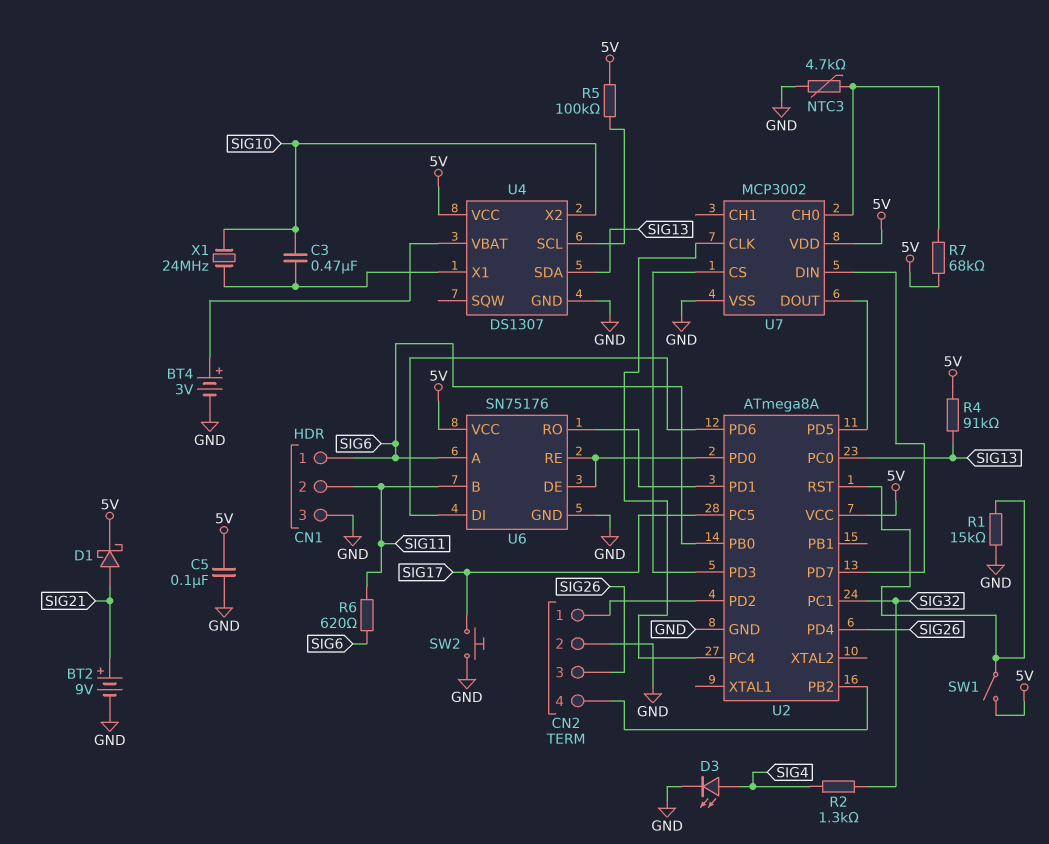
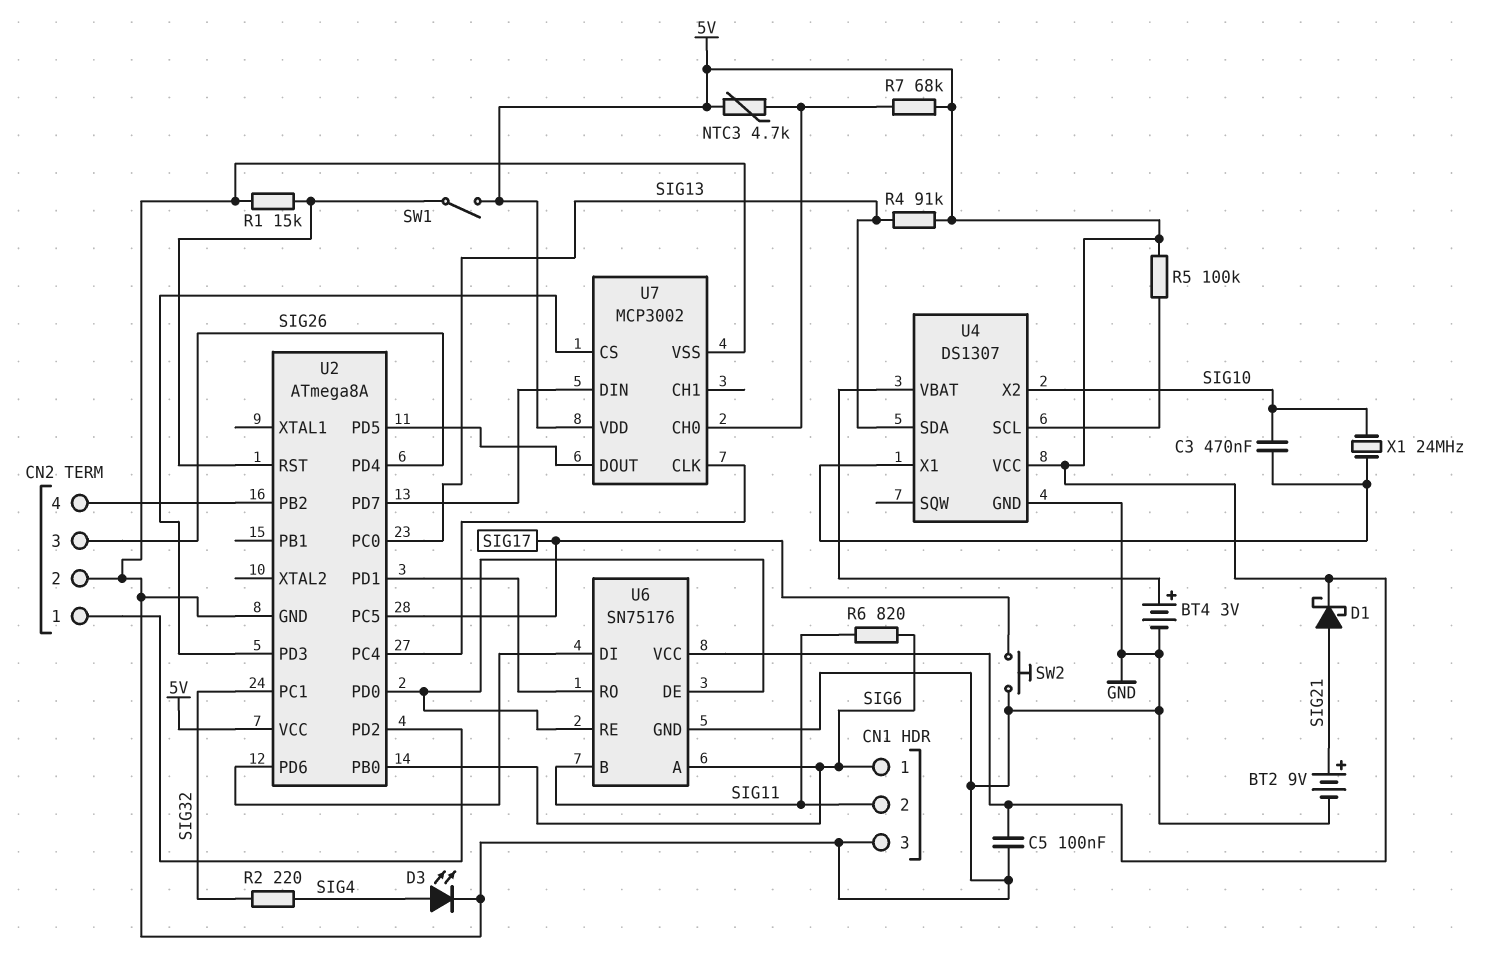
NTC3: 4.7k (GND, U7/CH0) -> 4.7k (5V, U7/CH0)
R2: 1.3k (SIG4, SIG32) -> 220 (SIG4, SIG32)
R6: 620 (SIG6, SIG11) -> 820 (SIG6, SIG11)

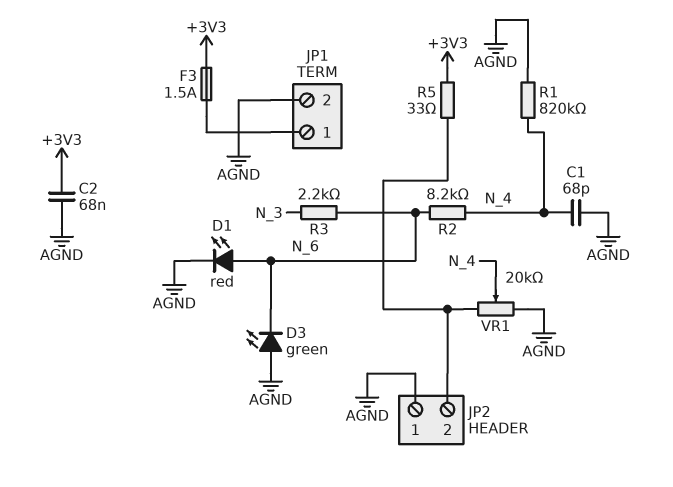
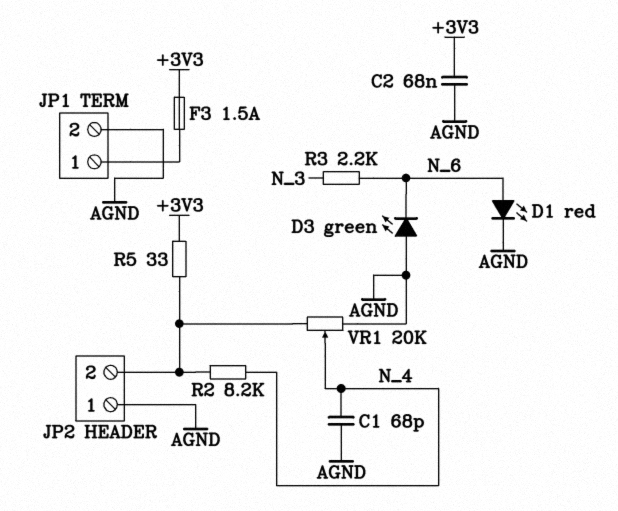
R1: 820k (AGND, N_4) -> none
R2: 8.2k (N_4, N_6) -> 8.2k (JP2/2, N_4)

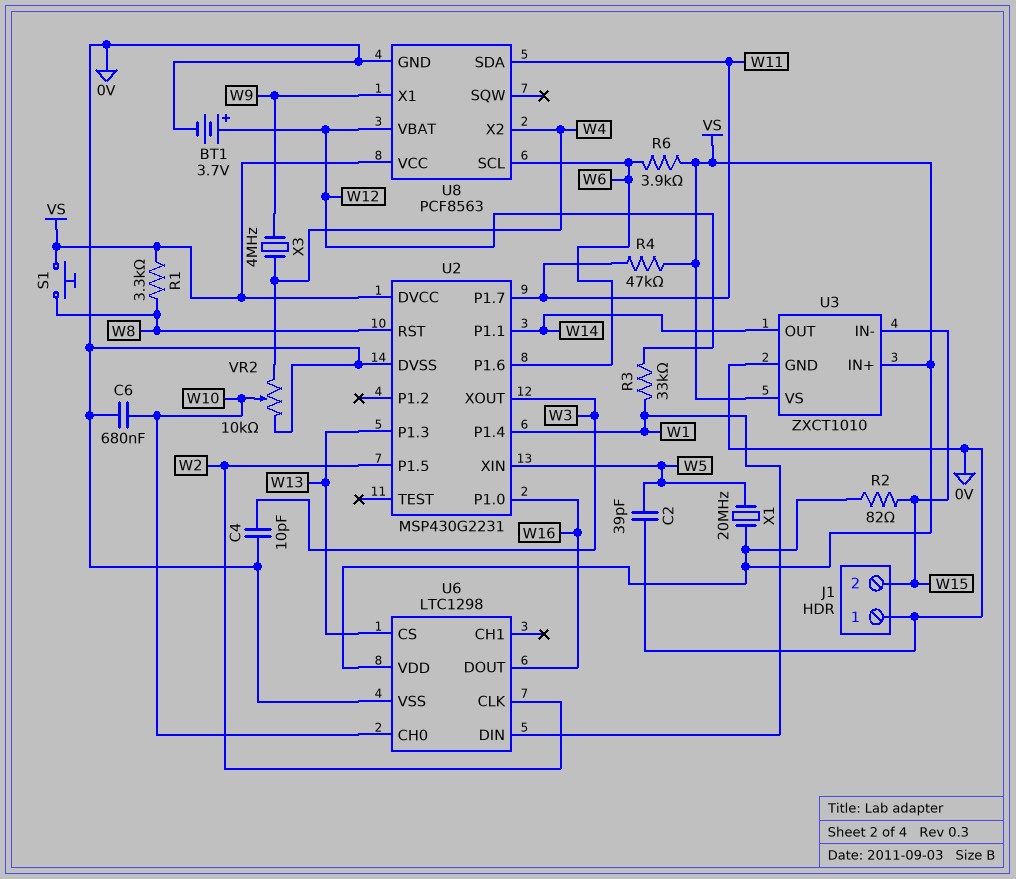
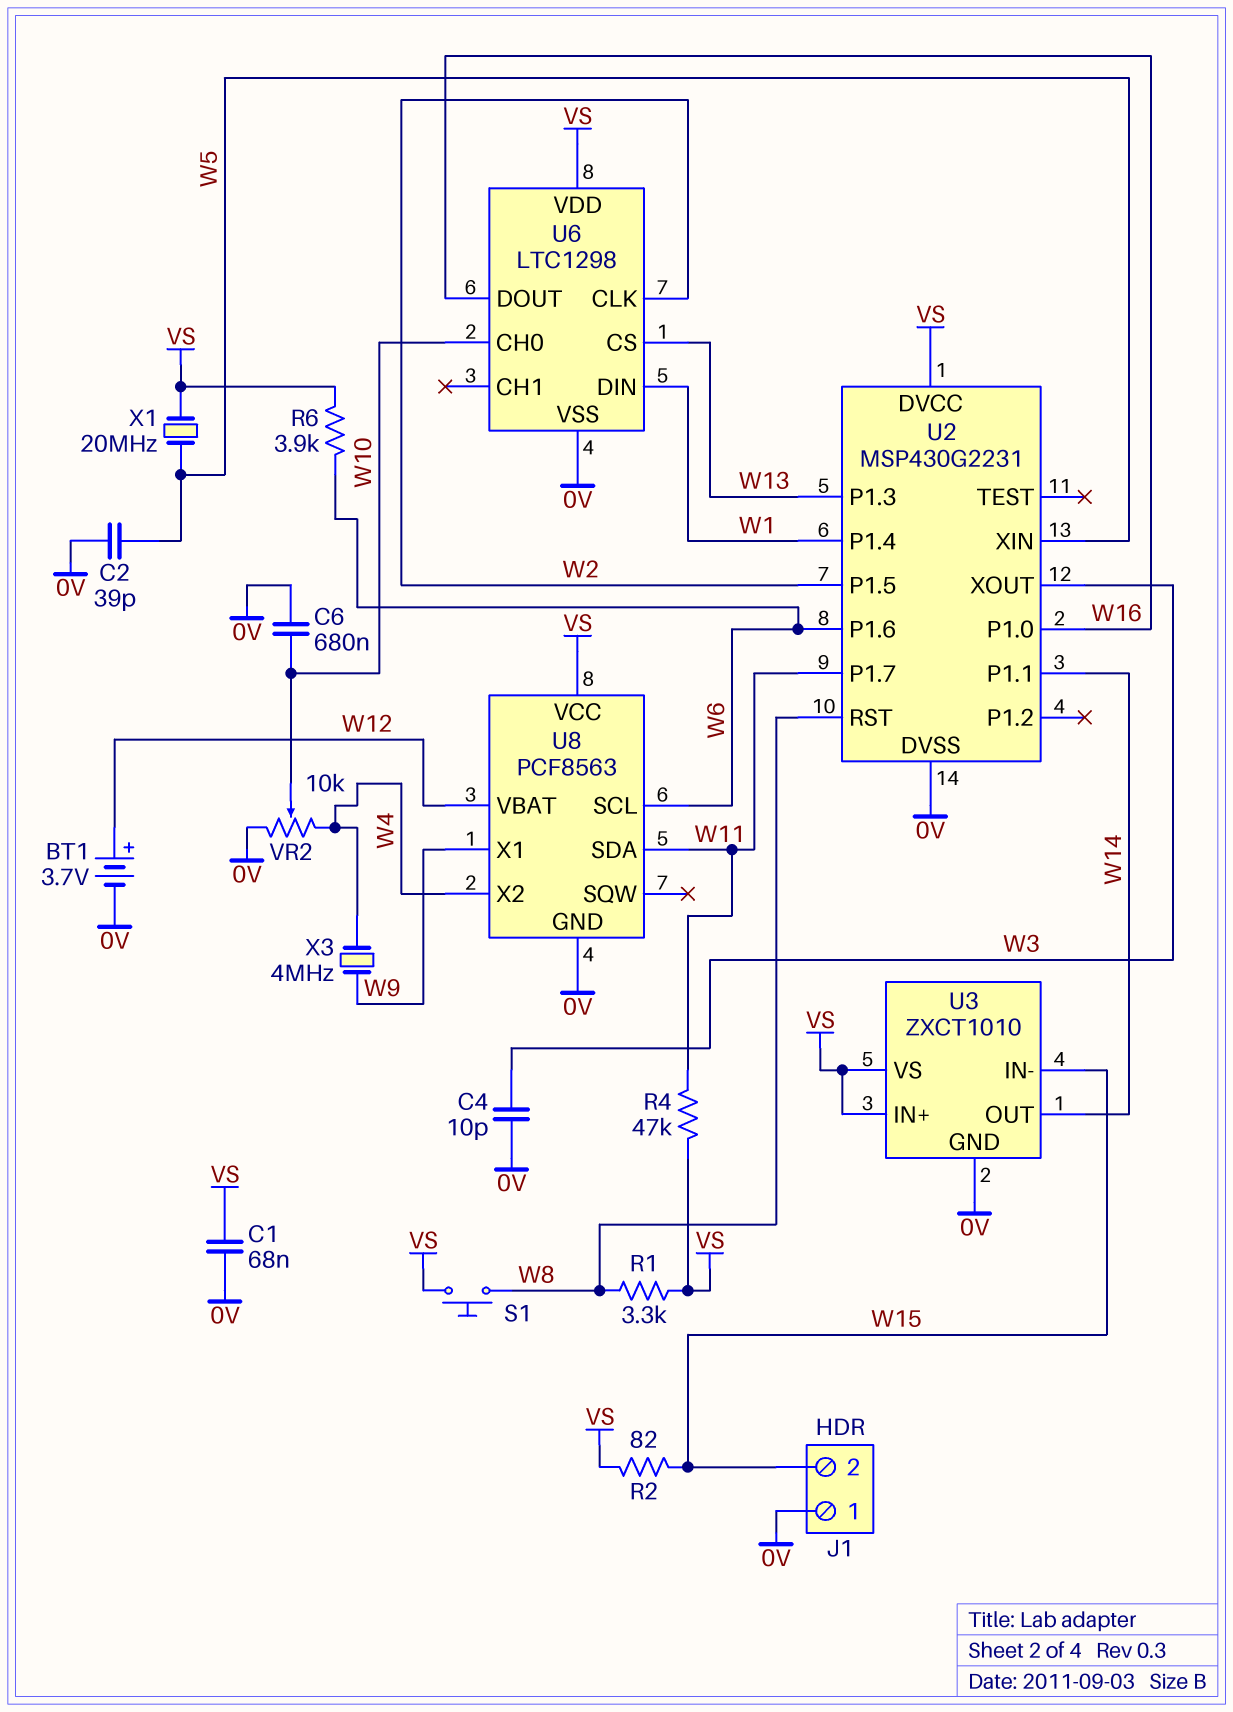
C1: none -> 68nF (0V, VS)
R3: 33k (W1, W12) -> none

◆ ◆ ◆ ◆ ◆ ◆ ◆

# Work to complete
Only the pictures stay out; everything else in the listing above must be repeated exactly.

# Answer area
NTC3: 4.7k (GND, U7/CH0) -> 4.7k (5V, U7/CH0)
R2: 1.3k (SIG4, SIG32) -> 220 (SIG4, SIG32)
R6: 620 (SIG6, SIG11) -> 820 (SIG6, SIG11)

R1: 820k (AGND, N_4) -> none
R2: 8.2k (N_4, N_6) -> 8.2k (JP2/2, N_4)

C1: none -> 68nF (0V, VS)
R3: 33k (W1, W12) -> none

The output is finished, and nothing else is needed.